SOURCE DATA:
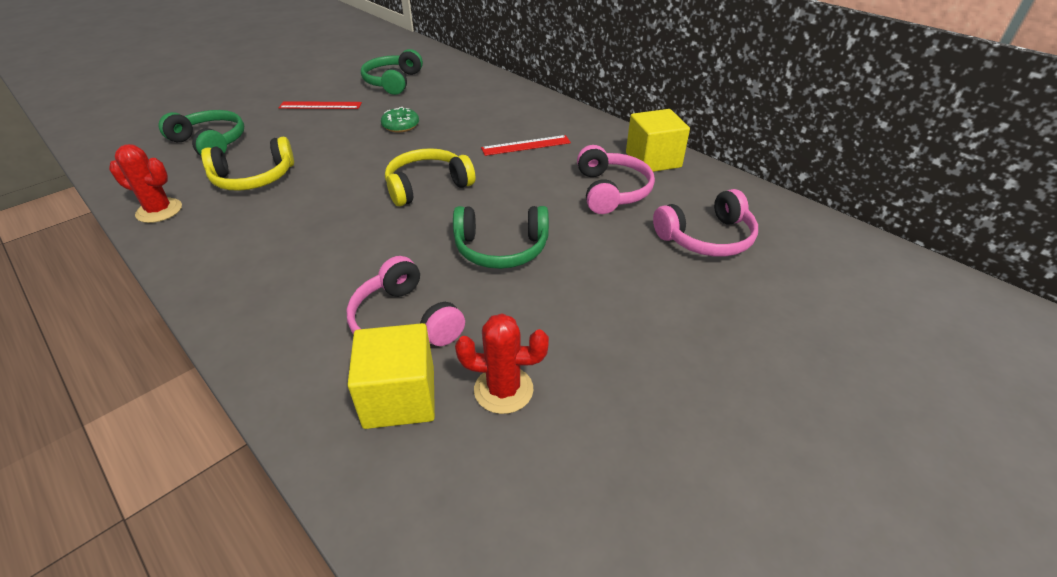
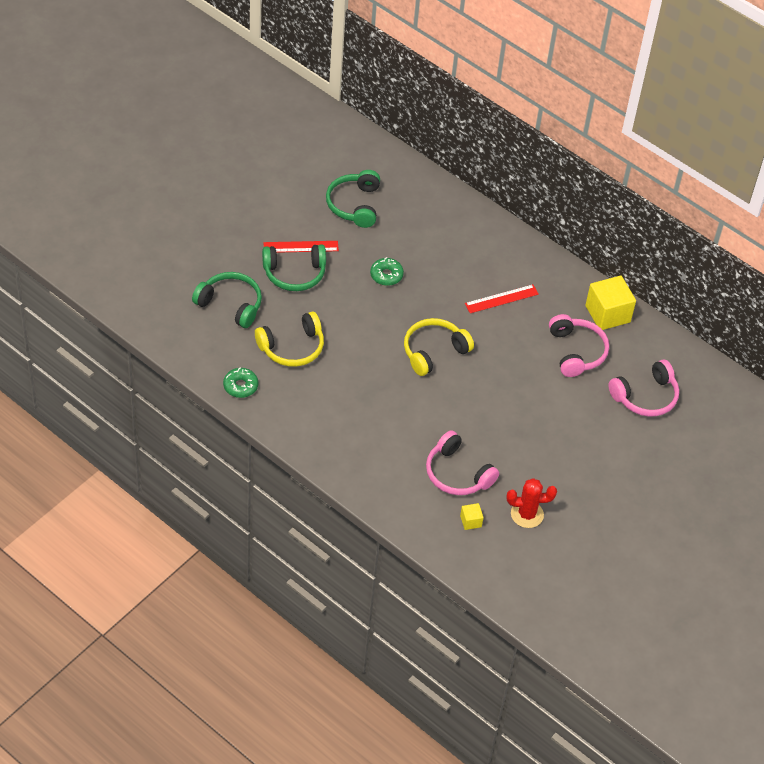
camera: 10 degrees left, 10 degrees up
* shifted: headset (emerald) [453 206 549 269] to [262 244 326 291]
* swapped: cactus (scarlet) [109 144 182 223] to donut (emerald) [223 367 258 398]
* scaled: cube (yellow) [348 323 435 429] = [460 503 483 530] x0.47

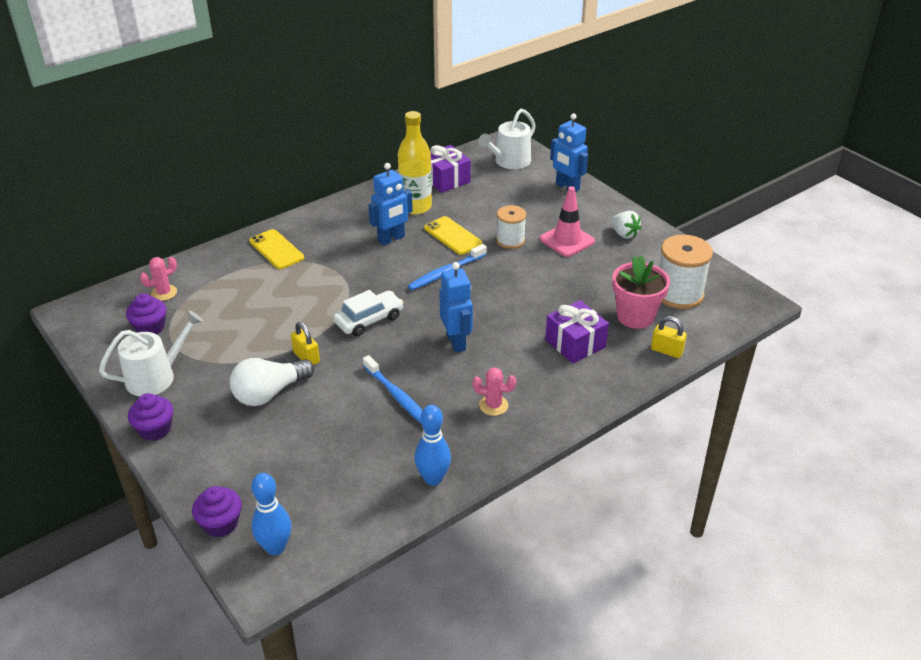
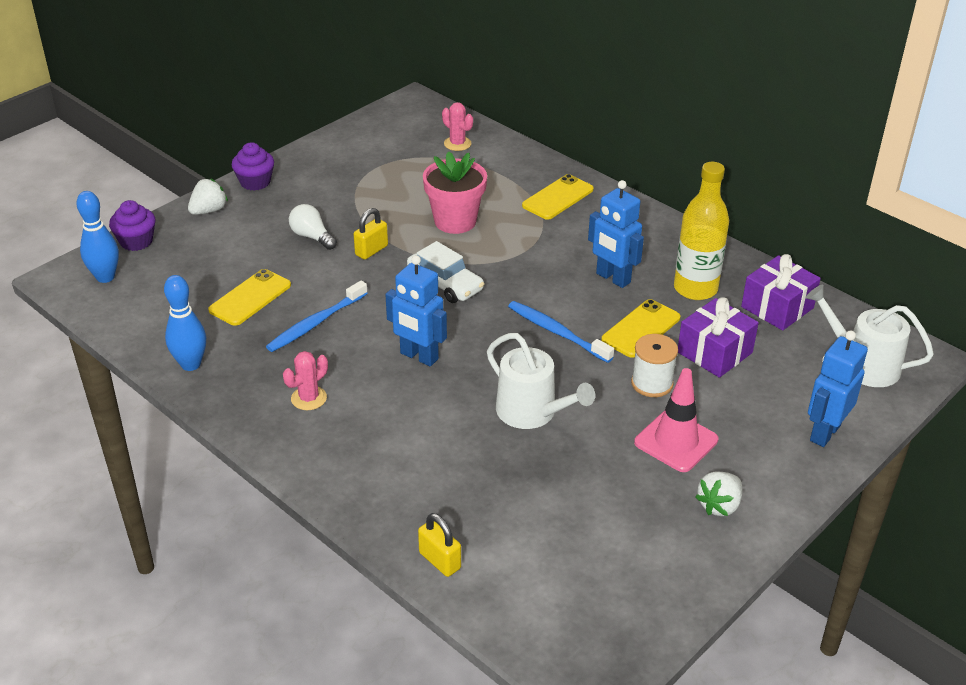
camera: 80 degrees right, 0 degrees up
* gone: muffin (purple) [126 293 166 335]
* gone: spool (snow-white) [659 234 713 309]
* new: berry (snow-white) [188 178 228 215]
* new: mobile phone (yellow) [208 269 291 326]
* shifted: watering can (snow-white) [99 310 203 396] to [487 333 595 429]
* shifted: gift (purple) [545 300 609 363] to [678 297 759 378]
* shifted: flower pot (rosy) [612 255 670 329] to [423 152 487 234]
* rotated: toy robot (blue) [439 262 473 353] = [385 255 447 366] 60 degrees clockwise
* rotated: cactus (rosy) [473 367 516 416] = [283 351 328 410] 45 degrees clockwise
* rotated: small lock (yellow) [651 316 687 358] = [418 513 461 577] 60 degrees counterclockwise
* scaled: lightbulb (snow-white) [230 358 314 406] = [289 204 337 250] x0.64

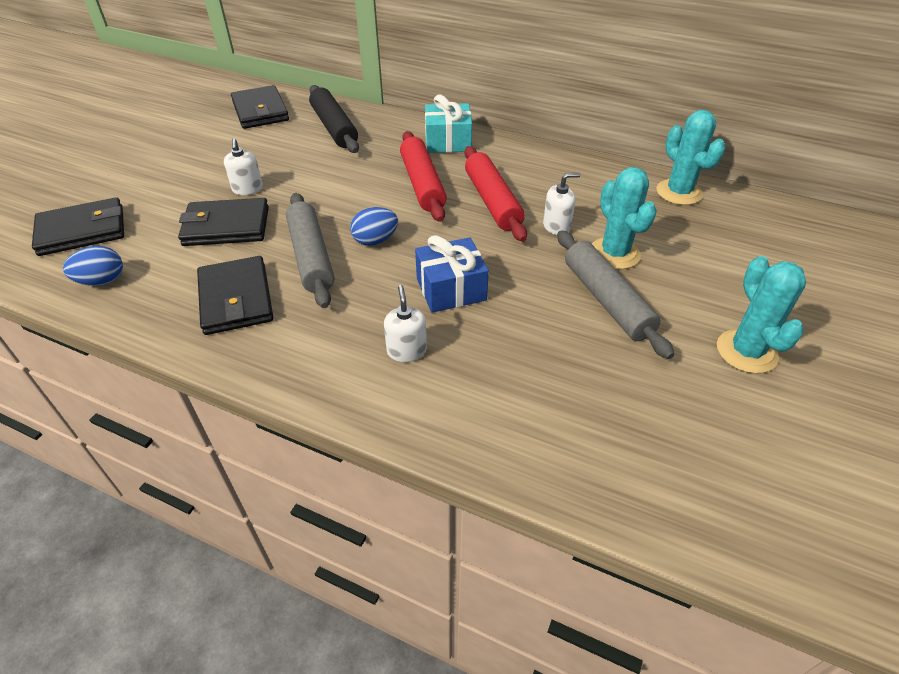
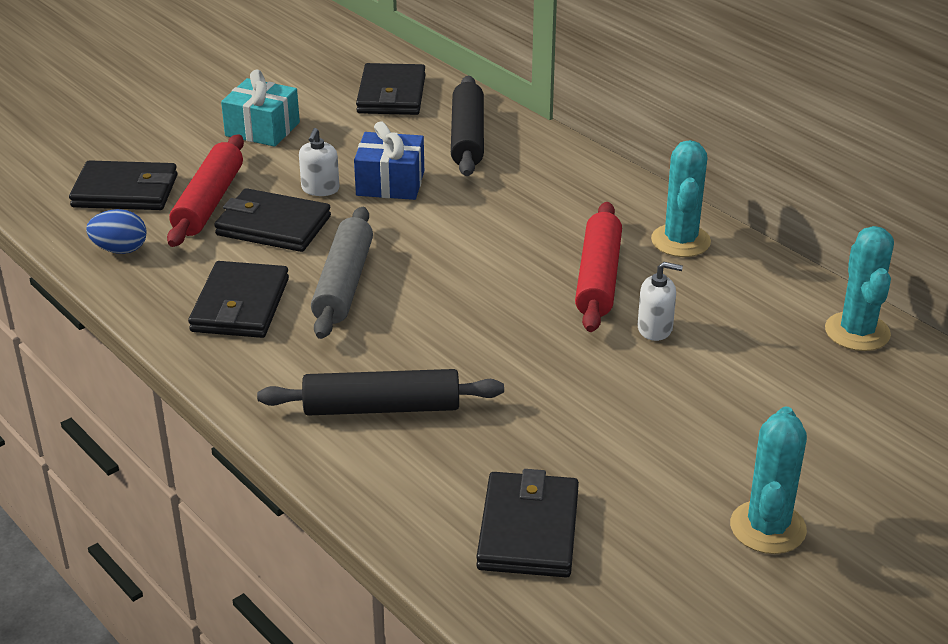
camera: 25 degrees right, 10 degrees down
* gone: toy egg (blue) [350 207 398 246]
* gone: dough roller (grey) [557 230 674 359]
* new: card wallet (black) [477 469 579 577]
* shifted: dough roller (scarlet) [400 131 447 222] to [167 134 244 247]
* shifted: gift (blue) [415 235 489 313] to [354 121 424 200]
* shifted: gift (turquoise) [425 94 472 153] to [221 70 300 147]
* shifted: cactus (turquoise) [592 167 657 269] to [651 140 711 257]
* swapped: soap dispenser (snow-white) [384 285 427 362] to dough roller (black) [257 369 504 416]

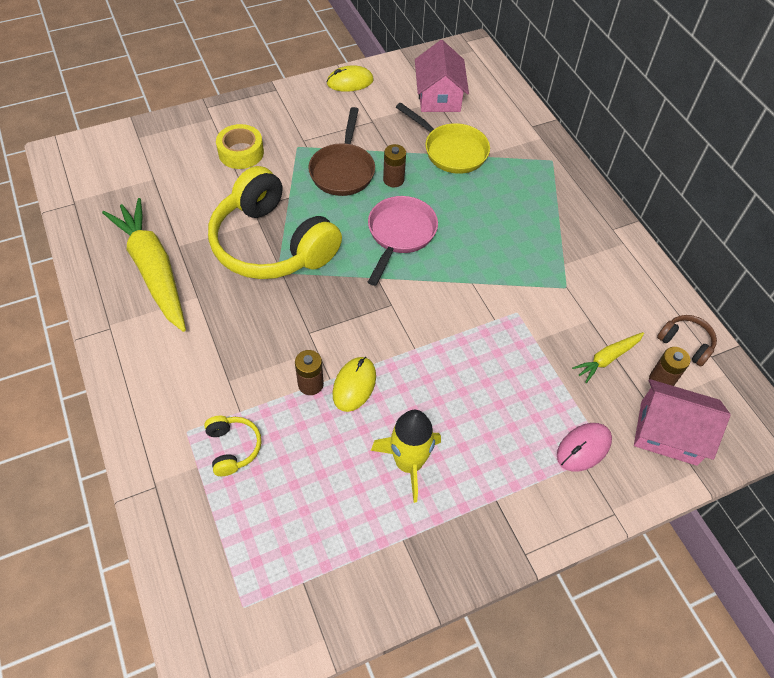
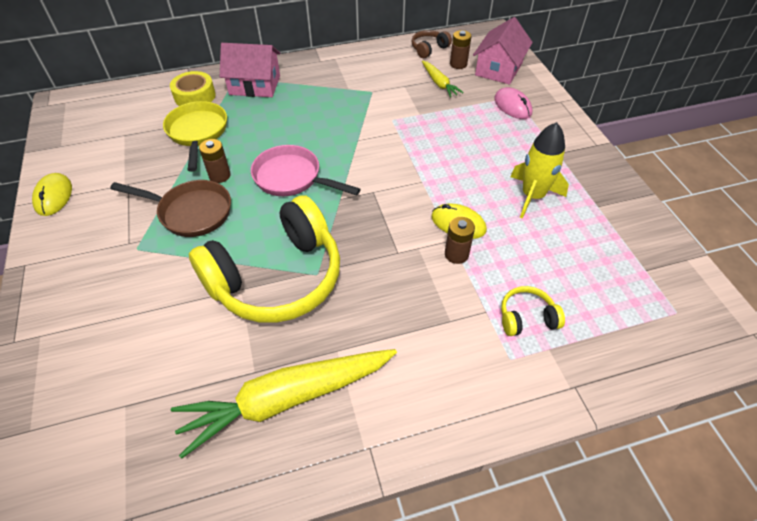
camera: 80 degrees left, 5 degrees down
* shifted: tape (yellow) [216 124 264 169] to [170 71 216 106]
* shifted: toy house (rosy) [415 40 469 112] to [220 43 280 97]
* rotated: skillet (yellow) [396 103 490 174] = [163 101 227 172] 60 degrees counterclockwise

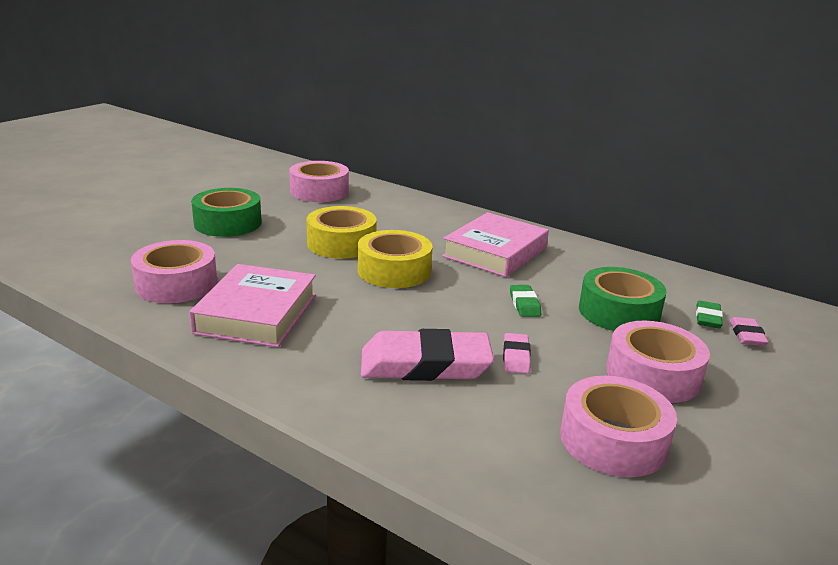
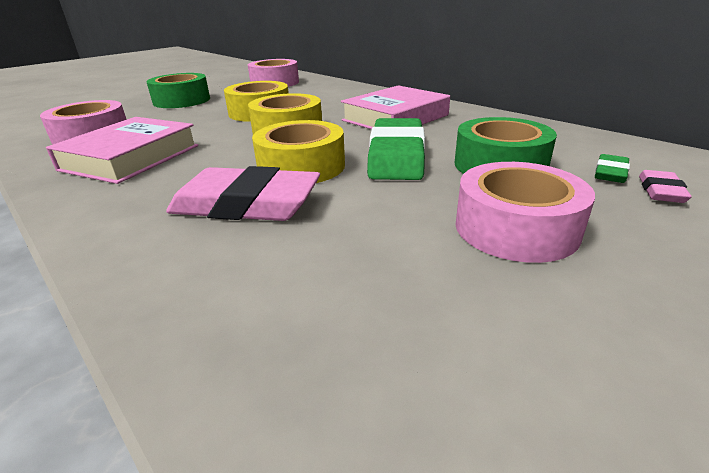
camera: 15 degrees right, 5 degrees up
* gone: gum eraser (rosy) [503 333 531 374]
* gone: tape (rosy) [560 376 677 477]
* new: tape (yellow) [252 120 345 183]
* scaled: gum eraser (emerald) [510 285 541 317] = [367 118 425 180] x2.18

ASSIGNMENT: None of the pictures belong in the copy; repeat all other material exactly.

ANSWER AREA:
camera: 10 degrees left, 10 degrees up
* shifted: headset (emerald) [453 206 549 269] to [262 244 326 291]
* swapped: cactus (scarlet) [109 144 182 223] to donut (emerald) [223 367 258 398]
* scaled: cube (yellow) [348 323 435 429] = [460 503 483 530] x0.47

camera: 80 degrees right, 0 degrees up
* gone: muffin (purple) [126 293 166 335]
* gone: spool (snow-white) [659 234 713 309]
* new: berry (snow-white) [188 178 228 215]
* new: mobile phone (yellow) [208 269 291 326]
* shifted: watering can (snow-white) [99 310 203 396] to [487 333 595 429]
* shifted: gift (purple) [545 300 609 363] to [678 297 759 378]
* shifted: flower pot (rosy) [612 255 670 329] to [423 152 487 234]
* rotated: toy robot (blue) [439 262 473 353] = [385 255 447 366] 60 degrees clockwise
* rotated: cactus (rosy) [473 367 516 416] = [283 351 328 410] 45 degrees clockwise
* rotated: small lock (yellow) [651 316 687 358] = [418 513 461 577] 60 degrees counterclockwise
* scaled: lightbulb (snow-white) [230 358 314 406] = [289 204 337 250] x0.64

camera: 25 degrees right, 10 degrees down
* gone: toy egg (blue) [350 207 398 246]
* gone: dough roller (grey) [557 230 674 359]
* new: card wallet (black) [477 469 579 577]
* shifted: dough roller (scarlet) [400 131 447 222] to [167 134 244 247]
* shifted: gift (blue) [415 235 489 313] to [354 121 424 200]
* shifted: gift (turquoise) [425 94 472 153] to [221 70 300 147]
* shifted: cactus (turquoise) [592 167 657 269] to [651 140 711 257]
* swapped: soap dispenser (snow-white) [384 285 427 362] to dough roller (black) [257 369 504 416]

camera: 80 degrees left, 5 degrees down
* shifted: tape (yellow) [216 124 264 169] to [170 71 216 106]
* shifted: toy house (rosy) [415 40 469 112] to [220 43 280 97]
* rotated: skillet (yellow) [396 103 490 174] = [163 101 227 172] 60 degrees counterclockwise

camera: 15 degrees right, 5 degrees up
* gone: gum eraser (rosy) [503 333 531 374]
* gone: tape (rosy) [560 376 677 477]
* new: tape (yellow) [252 120 345 183]
* scaled: gum eraser (emerald) [510 285 541 317] = [367 118 425 180] x2.18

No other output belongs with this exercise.